● **Records to use**:
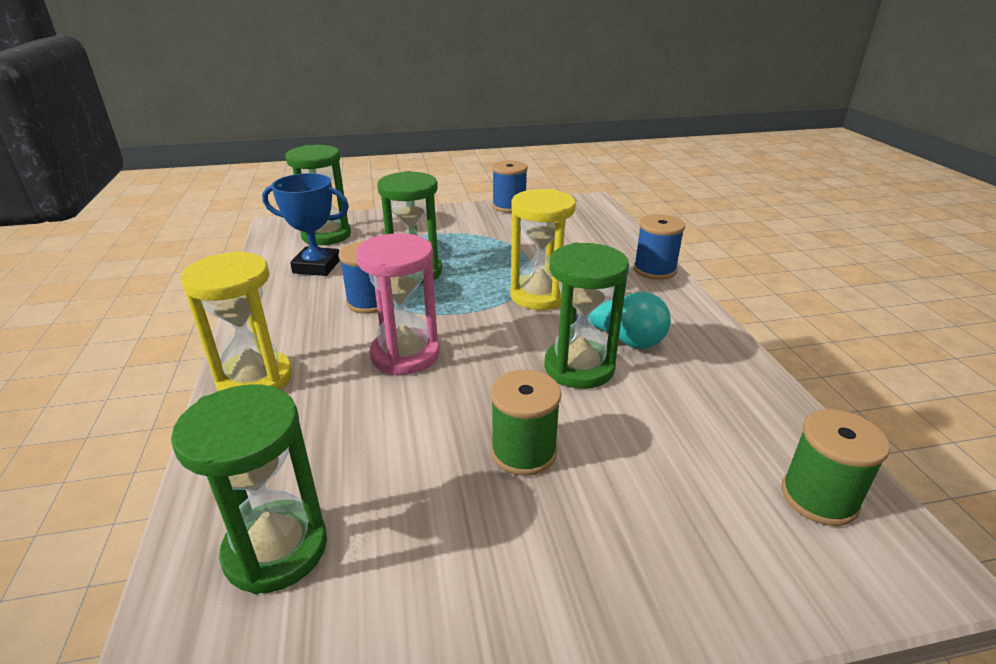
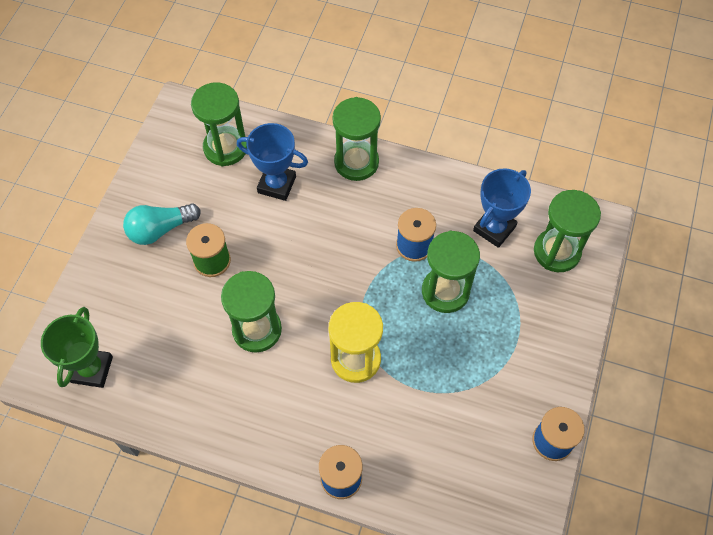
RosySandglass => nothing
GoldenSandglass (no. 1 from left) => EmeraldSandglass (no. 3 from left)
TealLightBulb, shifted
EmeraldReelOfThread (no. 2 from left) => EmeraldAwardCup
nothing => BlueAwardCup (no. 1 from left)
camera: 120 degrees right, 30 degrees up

● **Activity**: Print out the whole listing word for word. Leave the pictures out.

● **Output**:
RosySandglass => nothing
GoldenSandglass (no. 1 from left) => EmeraldSandglass (no. 3 from left)
TealLightBulb, shifted
EmeraldReelOfThread (no. 2 from left) => EmeraldAwardCup
nothing => BlueAwardCup (no. 1 from left)
camera: 120 degrees right, 30 degrees up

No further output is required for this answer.